• **Record excerpts**

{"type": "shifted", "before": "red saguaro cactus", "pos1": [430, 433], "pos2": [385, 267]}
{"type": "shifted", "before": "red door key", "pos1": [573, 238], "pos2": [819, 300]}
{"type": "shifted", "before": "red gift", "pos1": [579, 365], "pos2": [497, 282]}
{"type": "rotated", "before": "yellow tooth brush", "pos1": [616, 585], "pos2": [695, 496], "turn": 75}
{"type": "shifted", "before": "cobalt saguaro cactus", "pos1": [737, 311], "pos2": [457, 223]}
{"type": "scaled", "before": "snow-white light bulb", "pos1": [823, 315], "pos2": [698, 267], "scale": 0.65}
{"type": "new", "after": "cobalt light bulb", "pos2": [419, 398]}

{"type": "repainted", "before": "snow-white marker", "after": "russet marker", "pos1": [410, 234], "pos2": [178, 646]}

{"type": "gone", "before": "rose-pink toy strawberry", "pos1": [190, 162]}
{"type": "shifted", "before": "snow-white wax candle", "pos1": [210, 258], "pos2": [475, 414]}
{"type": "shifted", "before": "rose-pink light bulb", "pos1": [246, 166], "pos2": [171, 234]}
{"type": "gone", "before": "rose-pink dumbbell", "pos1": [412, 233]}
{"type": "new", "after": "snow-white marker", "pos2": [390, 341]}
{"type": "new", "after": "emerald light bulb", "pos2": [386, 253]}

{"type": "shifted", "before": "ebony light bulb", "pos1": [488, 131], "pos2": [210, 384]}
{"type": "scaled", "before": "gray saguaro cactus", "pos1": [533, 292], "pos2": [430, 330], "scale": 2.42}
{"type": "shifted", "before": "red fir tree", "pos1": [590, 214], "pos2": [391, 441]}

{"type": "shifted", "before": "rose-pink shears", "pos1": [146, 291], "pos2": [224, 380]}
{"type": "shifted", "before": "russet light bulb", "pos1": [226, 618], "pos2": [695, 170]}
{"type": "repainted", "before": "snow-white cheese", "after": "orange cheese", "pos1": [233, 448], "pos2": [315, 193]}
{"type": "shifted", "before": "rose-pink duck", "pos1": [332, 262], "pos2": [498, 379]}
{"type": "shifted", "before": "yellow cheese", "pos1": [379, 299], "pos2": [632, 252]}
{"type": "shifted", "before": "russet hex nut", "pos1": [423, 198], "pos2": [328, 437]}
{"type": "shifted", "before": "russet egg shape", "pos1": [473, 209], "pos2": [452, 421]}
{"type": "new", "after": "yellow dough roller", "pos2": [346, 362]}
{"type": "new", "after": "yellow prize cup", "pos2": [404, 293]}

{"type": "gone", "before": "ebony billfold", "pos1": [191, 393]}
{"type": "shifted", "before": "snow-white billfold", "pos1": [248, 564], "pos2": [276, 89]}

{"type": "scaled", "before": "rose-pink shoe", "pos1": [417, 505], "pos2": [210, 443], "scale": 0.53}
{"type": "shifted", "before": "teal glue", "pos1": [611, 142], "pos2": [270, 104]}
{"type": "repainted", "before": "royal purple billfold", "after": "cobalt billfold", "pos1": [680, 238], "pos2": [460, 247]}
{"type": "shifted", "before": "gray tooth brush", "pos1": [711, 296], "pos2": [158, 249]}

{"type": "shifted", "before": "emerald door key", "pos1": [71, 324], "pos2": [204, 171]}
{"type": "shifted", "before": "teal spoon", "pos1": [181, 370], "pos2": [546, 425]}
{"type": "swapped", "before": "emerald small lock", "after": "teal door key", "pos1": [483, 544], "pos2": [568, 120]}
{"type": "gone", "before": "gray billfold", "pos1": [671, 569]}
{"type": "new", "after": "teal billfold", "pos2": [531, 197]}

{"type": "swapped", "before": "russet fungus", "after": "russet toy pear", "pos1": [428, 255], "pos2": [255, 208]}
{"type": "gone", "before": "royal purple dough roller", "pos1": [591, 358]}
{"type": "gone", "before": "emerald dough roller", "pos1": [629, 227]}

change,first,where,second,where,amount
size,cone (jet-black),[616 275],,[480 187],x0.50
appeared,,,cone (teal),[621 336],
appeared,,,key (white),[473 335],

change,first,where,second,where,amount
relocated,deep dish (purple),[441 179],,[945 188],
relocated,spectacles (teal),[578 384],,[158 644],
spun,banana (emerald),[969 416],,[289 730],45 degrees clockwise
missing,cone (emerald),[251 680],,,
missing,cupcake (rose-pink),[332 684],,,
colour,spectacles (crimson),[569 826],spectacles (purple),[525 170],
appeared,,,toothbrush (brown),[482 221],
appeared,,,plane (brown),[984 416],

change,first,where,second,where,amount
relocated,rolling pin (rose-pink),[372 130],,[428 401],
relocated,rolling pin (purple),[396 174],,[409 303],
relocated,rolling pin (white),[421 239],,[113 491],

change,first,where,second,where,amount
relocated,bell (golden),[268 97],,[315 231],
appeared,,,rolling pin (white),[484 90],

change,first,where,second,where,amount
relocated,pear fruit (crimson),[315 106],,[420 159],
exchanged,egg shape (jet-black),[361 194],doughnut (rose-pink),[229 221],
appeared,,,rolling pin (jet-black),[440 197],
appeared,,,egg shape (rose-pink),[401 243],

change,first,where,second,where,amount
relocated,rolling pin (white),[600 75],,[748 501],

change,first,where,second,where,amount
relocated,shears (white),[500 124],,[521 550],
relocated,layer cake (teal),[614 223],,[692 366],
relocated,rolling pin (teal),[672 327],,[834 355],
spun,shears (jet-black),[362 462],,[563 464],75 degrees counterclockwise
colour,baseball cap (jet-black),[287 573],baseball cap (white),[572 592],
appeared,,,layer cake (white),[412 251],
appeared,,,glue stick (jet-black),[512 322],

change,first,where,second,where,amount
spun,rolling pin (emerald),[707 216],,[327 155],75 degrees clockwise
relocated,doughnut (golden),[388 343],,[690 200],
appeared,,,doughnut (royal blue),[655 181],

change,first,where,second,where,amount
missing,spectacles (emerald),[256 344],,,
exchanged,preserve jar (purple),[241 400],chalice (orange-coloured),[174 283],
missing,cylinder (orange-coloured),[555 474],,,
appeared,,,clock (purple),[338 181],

• **Exercise instructions**
The records above must be printed again in full, exactly as written.

• **Answer for this exercise**
{"type": "shifted", "before": "red saguaro cactus", "pos1": [430, 433], "pos2": [385, 267]}
{"type": "shifted", "before": "red door key", "pos1": [573, 238], "pos2": [819, 300]}
{"type": "shifted", "before": "red gift", "pos1": [579, 365], "pos2": [497, 282]}
{"type": "rotated", "before": "yellow tooth brush", "pos1": [616, 585], "pos2": [695, 496], "turn": 75}
{"type": "shifted", "before": "cobalt saguaro cactus", "pos1": [737, 311], "pos2": [457, 223]}
{"type": "scaled", "before": "snow-white light bulb", "pos1": [823, 315], "pos2": [698, 267], "scale": 0.65}
{"type": "new", "after": "cobalt light bulb", "pos2": [419, 398]}

{"type": "repainted", "before": "snow-white marker", "after": "russet marker", "pos1": [410, 234], "pos2": [178, 646]}

{"type": "gone", "before": "rose-pink toy strawberry", "pos1": [190, 162]}
{"type": "shifted", "before": "snow-white wax candle", "pos1": [210, 258], "pos2": [475, 414]}
{"type": "shifted", "before": "rose-pink light bulb", "pos1": [246, 166], "pos2": [171, 234]}
{"type": "gone", "before": "rose-pink dumbbell", "pos1": [412, 233]}
{"type": "new", "after": "snow-white marker", "pos2": [390, 341]}
{"type": "new", "after": "emerald light bulb", "pos2": [386, 253]}

{"type": "shifted", "before": "ebony light bulb", "pos1": [488, 131], "pos2": [210, 384]}
{"type": "scaled", "before": "gray saguaro cactus", "pos1": [533, 292], "pos2": [430, 330], "scale": 2.42}
{"type": "shifted", "before": "red fir tree", "pos1": [590, 214], "pos2": [391, 441]}

{"type": "shifted", "before": "rose-pink shears", "pos1": [146, 291], "pos2": [224, 380]}
{"type": "shifted", "before": "russet light bulb", "pos1": [226, 618], "pos2": [695, 170]}
{"type": "repainted", "before": "snow-white cheese", "after": "orange cheese", "pos1": [233, 448], "pos2": [315, 193]}
{"type": "shifted", "before": "rose-pink duck", "pos1": [332, 262], "pos2": [498, 379]}
{"type": "shifted", "before": "yellow cheese", "pos1": [379, 299], "pos2": [632, 252]}
{"type": "shifted", "before": "russet hex nut", "pos1": [423, 198], "pos2": [328, 437]}
{"type": "shifted", "before": "russet egg shape", "pos1": [473, 209], "pos2": [452, 421]}
{"type": "new", "after": "yellow dough roller", "pos2": [346, 362]}
{"type": "new", "after": "yellow prize cup", "pos2": [404, 293]}

{"type": "gone", "before": "ebony billfold", "pos1": [191, 393]}
{"type": "shifted", "before": "snow-white billfold", "pos1": [248, 564], "pos2": [276, 89]}

{"type": "scaled", "before": "rose-pink shoe", "pos1": [417, 505], "pos2": [210, 443], "scale": 0.53}
{"type": "shifted", "before": "teal glue", "pos1": [611, 142], "pos2": [270, 104]}
{"type": "repainted", "before": "royal purple billfold", "after": "cobalt billfold", "pos1": [680, 238], "pos2": [460, 247]}
{"type": "shifted", "before": "gray tooth brush", "pos1": [711, 296], "pos2": [158, 249]}

{"type": "shifted", "before": "emerald door key", "pos1": [71, 324], "pos2": [204, 171]}
{"type": "shifted", "before": "teal spoon", "pos1": [181, 370], "pos2": [546, 425]}
{"type": "swapped", "before": "emerald small lock", "after": "teal door key", "pos1": [483, 544], "pos2": [568, 120]}
{"type": "gone", "before": "gray billfold", "pos1": [671, 569]}
{"type": "new", "after": "teal billfold", "pos2": [531, 197]}

{"type": "swapped", "before": "russet fungus", "after": "russet toy pear", "pos1": [428, 255], "pos2": [255, 208]}
{"type": "gone", "before": "royal purple dough roller", "pos1": [591, 358]}
{"type": "gone", "before": "emerald dough roller", "pos1": [629, 227]}

change,first,where,second,where,amount
size,cone (jet-black),[616 275],,[480 187],x0.50
appeared,,,cone (teal),[621 336],
appeared,,,key (white),[473 335],

change,first,where,second,where,amount
relocated,deep dish (purple),[441 179],,[945 188],
relocated,spectacles (teal),[578 384],,[158 644],
spun,banana (emerald),[969 416],,[289 730],45 degrees clockwise
missing,cone (emerald),[251 680],,,
missing,cupcake (rose-pink),[332 684],,,
colour,spectacles (crimson),[569 826],spectacles (purple),[525 170],
appeared,,,toothbrush (brown),[482 221],
appeared,,,plane (brown),[984 416],

change,first,where,second,where,amount
relocated,rolling pin (rose-pink),[372 130],,[428 401],
relocated,rolling pin (purple),[396 174],,[409 303],
relocated,rolling pin (white),[421 239],,[113 491],

change,first,where,second,where,amount
relocated,bell (golden),[268 97],,[315 231],
appeared,,,rolling pin (white),[484 90],

change,first,where,second,where,amount
relocated,pear fruit (crimson),[315 106],,[420 159],
exchanged,egg shape (jet-black),[361 194],doughnut (rose-pink),[229 221],
appeared,,,rolling pin (jet-black),[440 197],
appeared,,,egg shape (rose-pink),[401 243],

change,first,where,second,where,amount
relocated,rolling pin (white),[600 75],,[748 501],

change,first,where,second,where,amount
relocated,shears (white),[500 124],,[521 550],
relocated,layer cake (teal),[614 223],,[692 366],
relocated,rolling pin (teal),[672 327],,[834 355],
spun,shears (jet-black),[362 462],,[563 464],75 degrees counterclockwise
colour,baseball cap (jet-black),[287 573],baseball cap (white),[572 592],
appeared,,,layer cake (white),[412 251],
appeared,,,glue stick (jet-black),[512 322],

change,first,where,second,where,amount
spun,rolling pin (emerald),[707 216],,[327 155],75 degrees clockwise
relocated,doughnut (golden),[388 343],,[690 200],
appeared,,,doughnut (royal blue),[655 181],

change,first,where,second,where,amount
missing,spectacles (emerald),[256 344],,,
exchanged,preserve jar (purple),[241 400],chalice (orange-coloured),[174 283],
missing,cylinder (orange-coloured),[555 474],,,
appeared,,,clock (purple),[338 181],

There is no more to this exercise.